■ Task requirements ■
What is needed is an exact copy of the entries below, with the pictures left out.

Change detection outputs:
◆ ◆ ◆ ◆ ◆

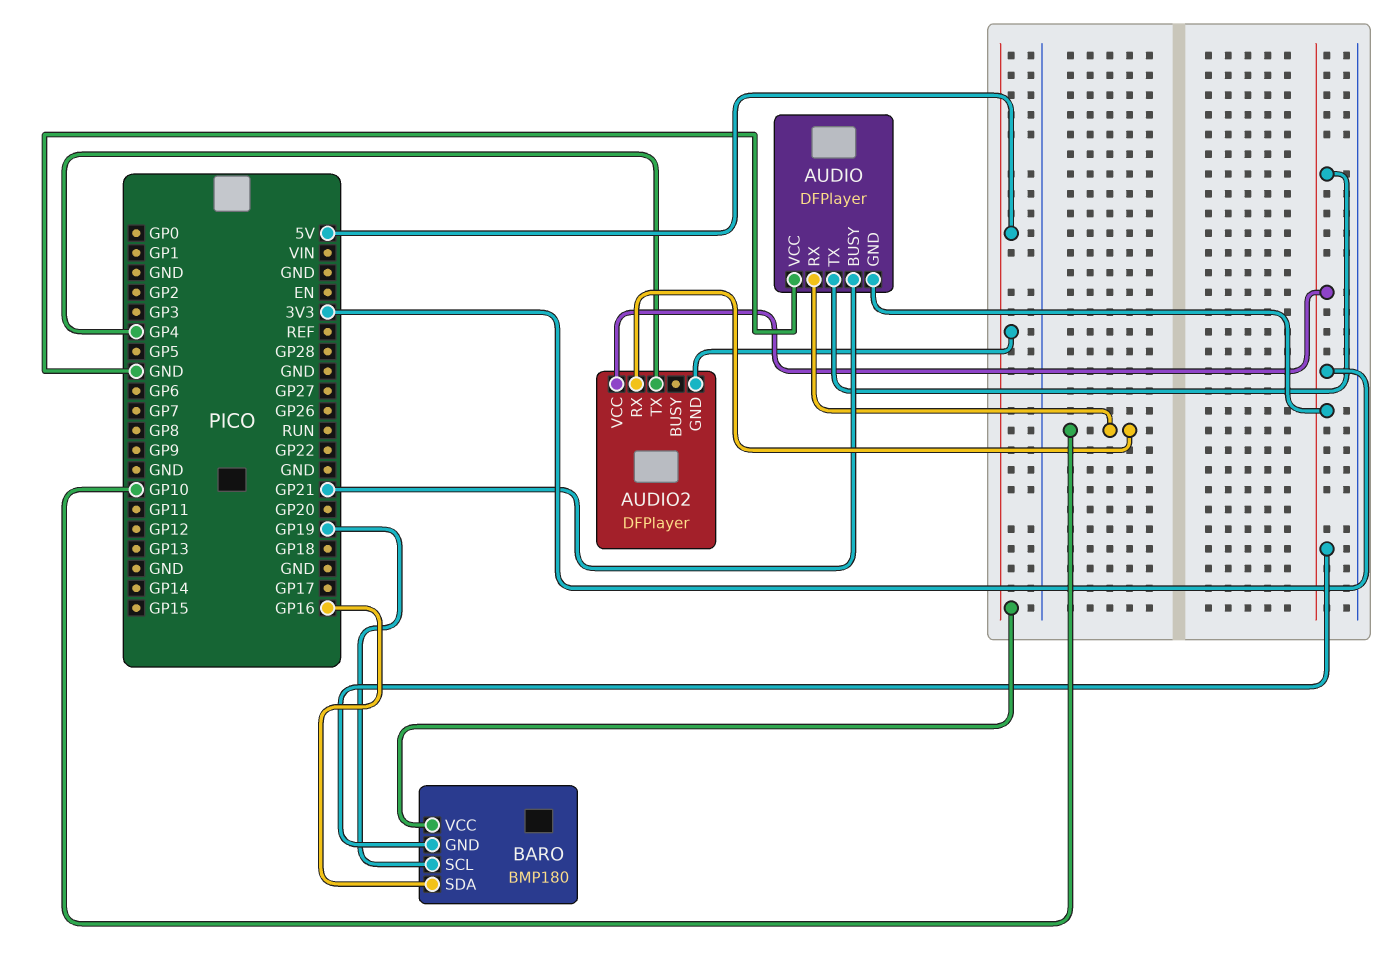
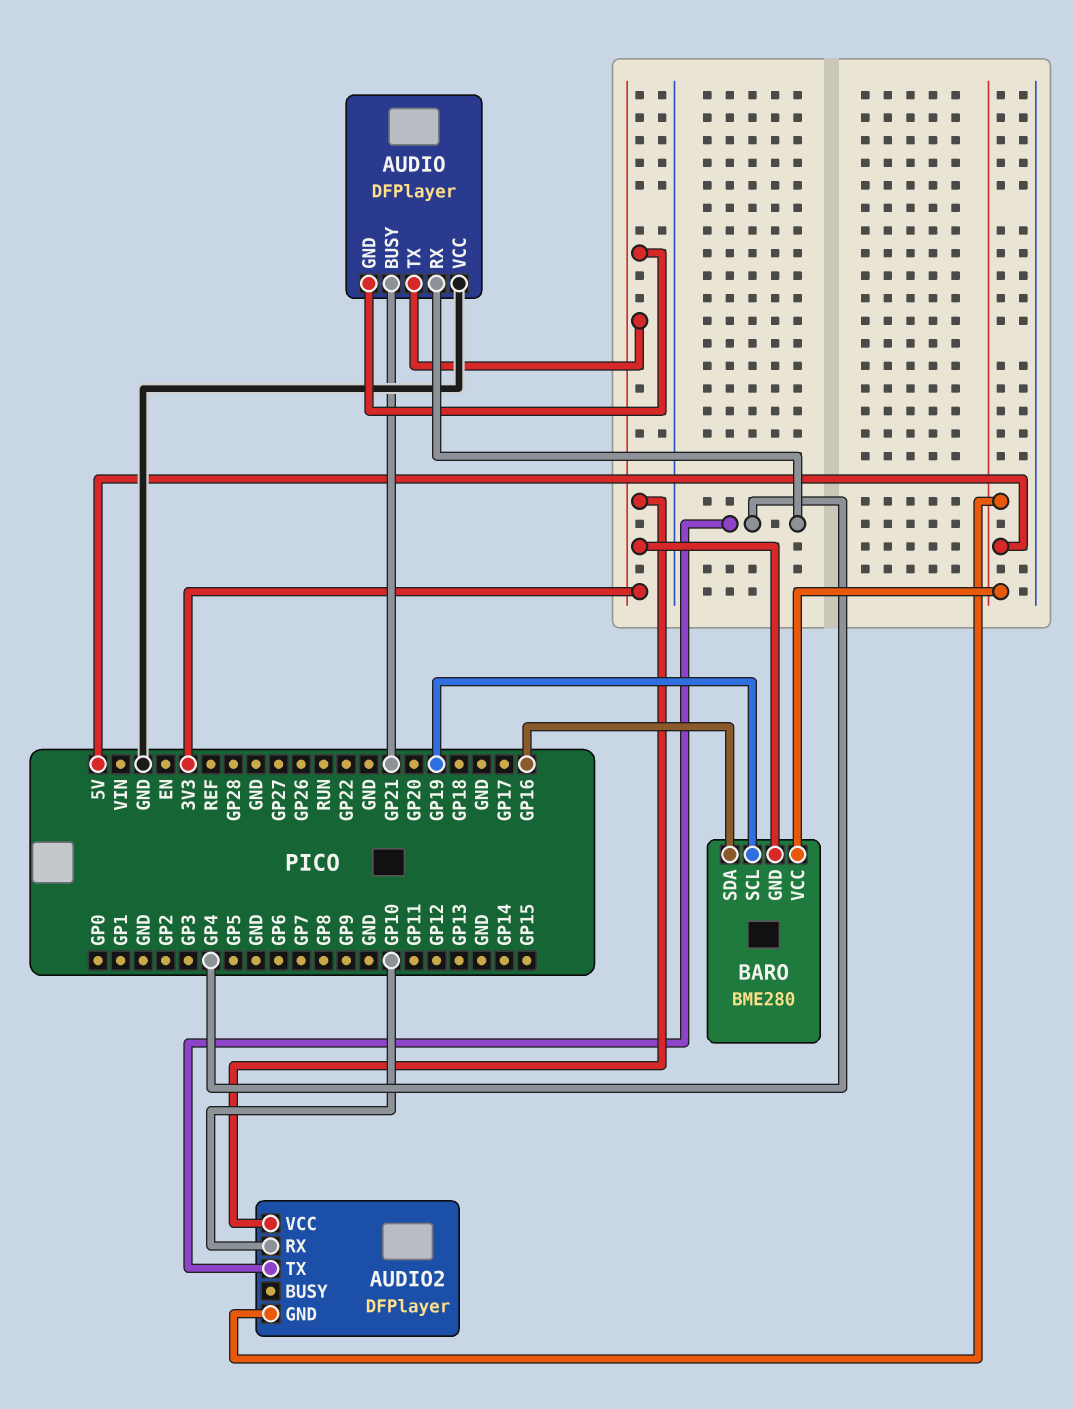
AUDIO pin RX: GP10 -> GP4
BARO: BMP180 -> BME280

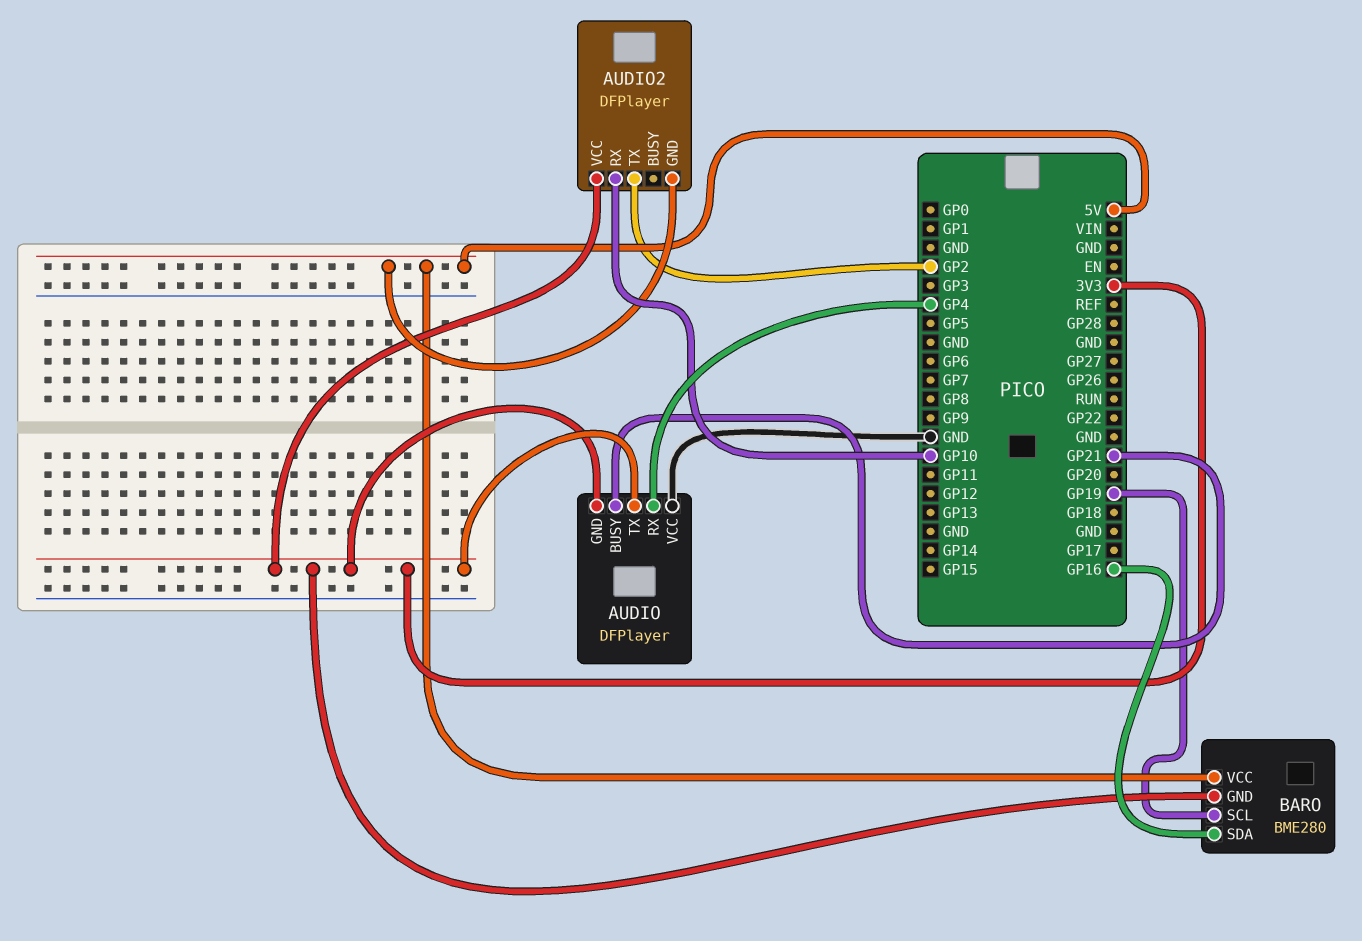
AUDIO2 pin TX: GP4 -> GP2

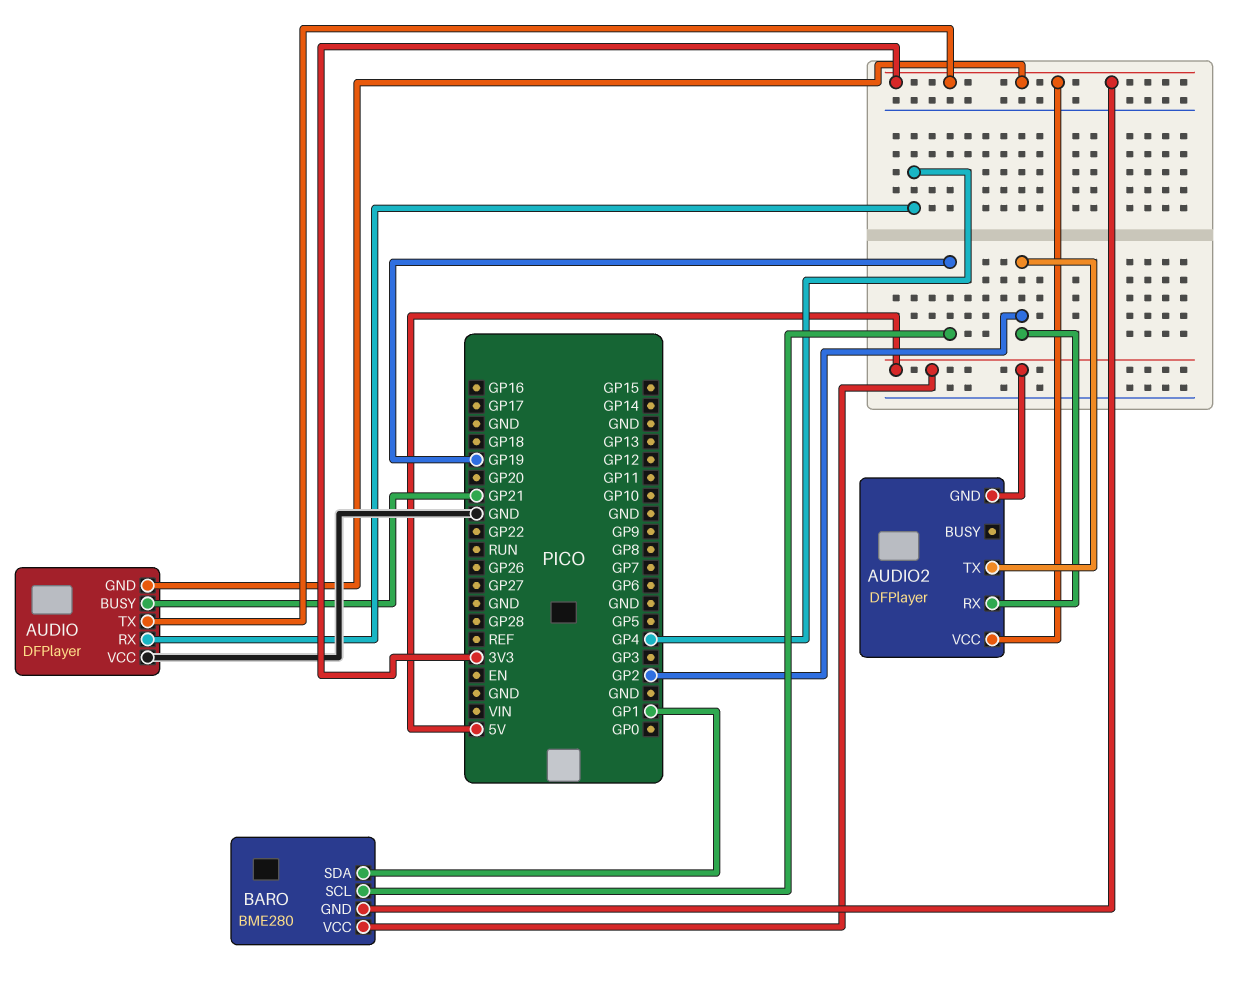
AUDIO2 pin RX: GP10 -> GP2
BARO pin SDA: GP16 -> GP1

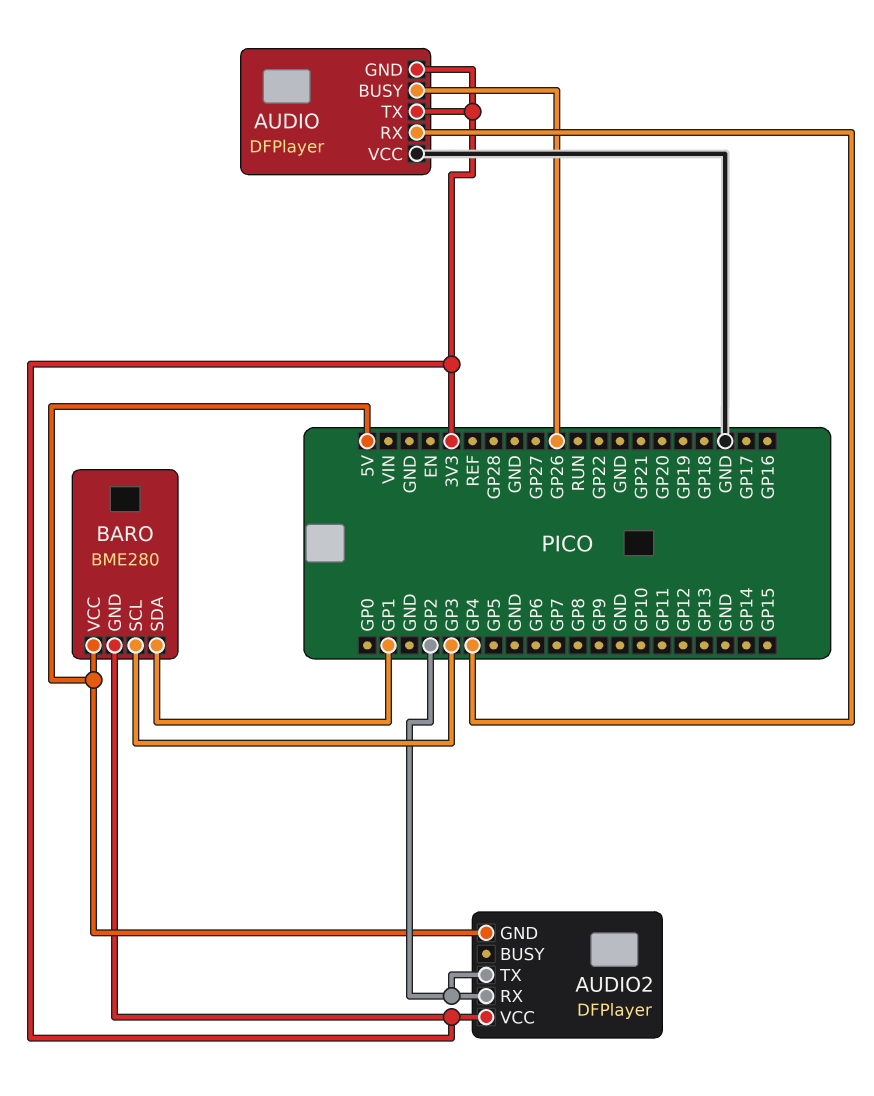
AUDIO pin BUSY: GP21 -> GP26
BARO pin SCL: GP19 -> GP3

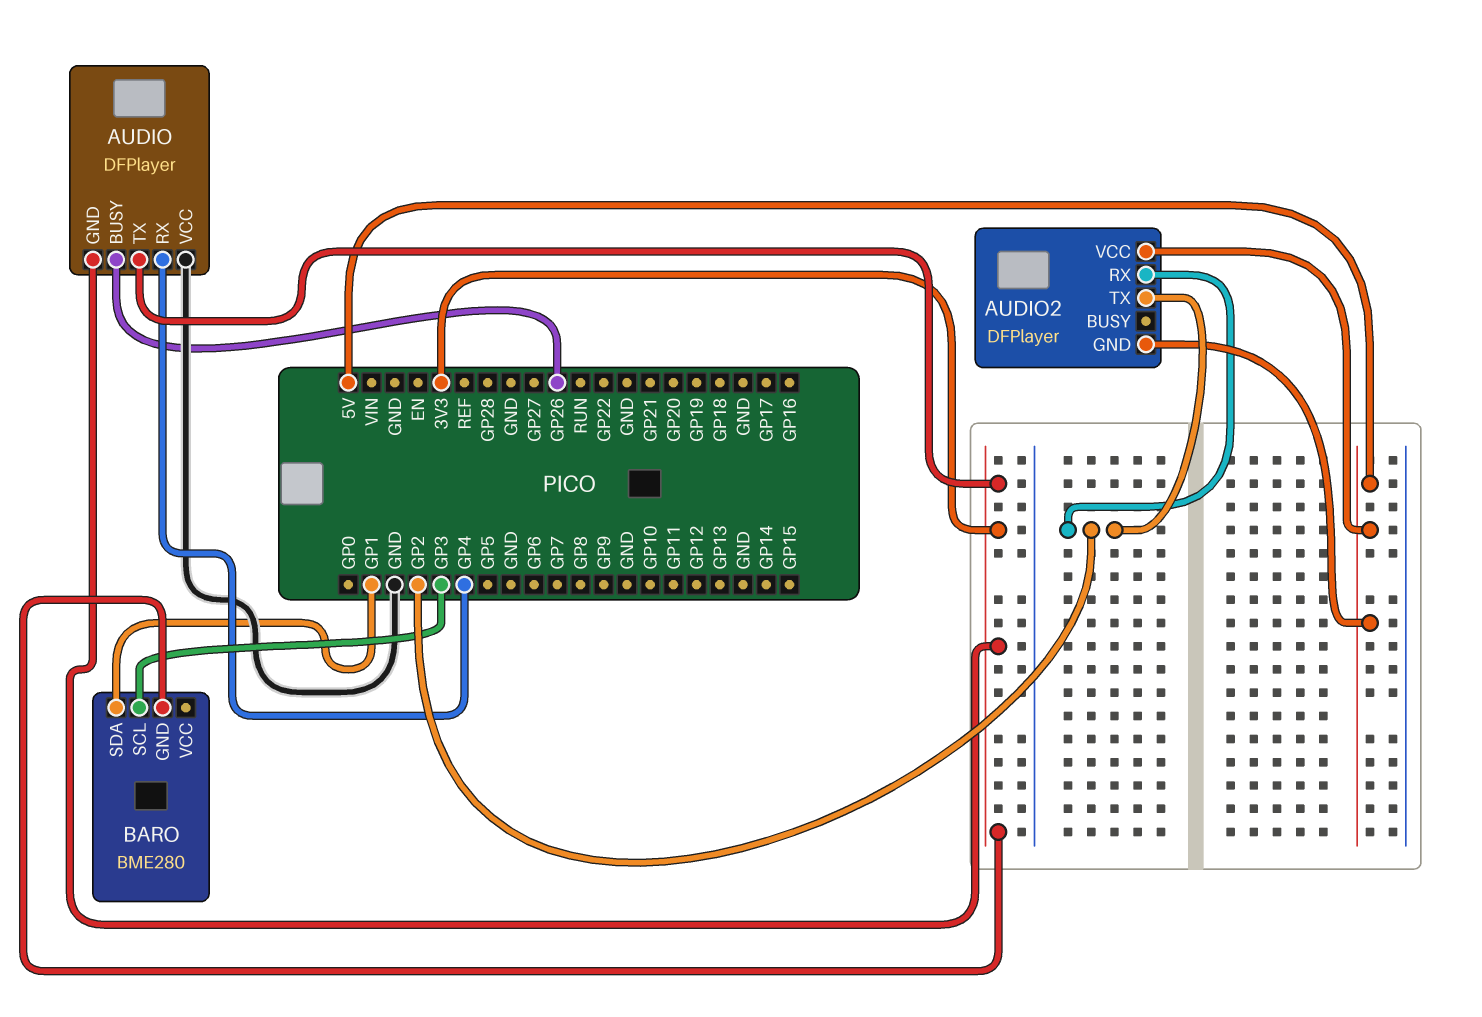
AUDIO2 pin VCC: 3V3 -> 5V
BARO pin VCC: 5V -> none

◆ ◆ ◆ ◆ ◆

■ Your response ■
AUDIO pin RX: GP10 -> GP4
BARO: BMP180 -> BME280

AUDIO2 pin TX: GP4 -> GP2

AUDIO2 pin RX: GP10 -> GP2
BARO pin SDA: GP16 -> GP1

AUDIO pin BUSY: GP21 -> GP26
BARO pin SCL: GP19 -> GP3

AUDIO2 pin VCC: 3V3 -> 5V
BARO pin VCC: 5V -> none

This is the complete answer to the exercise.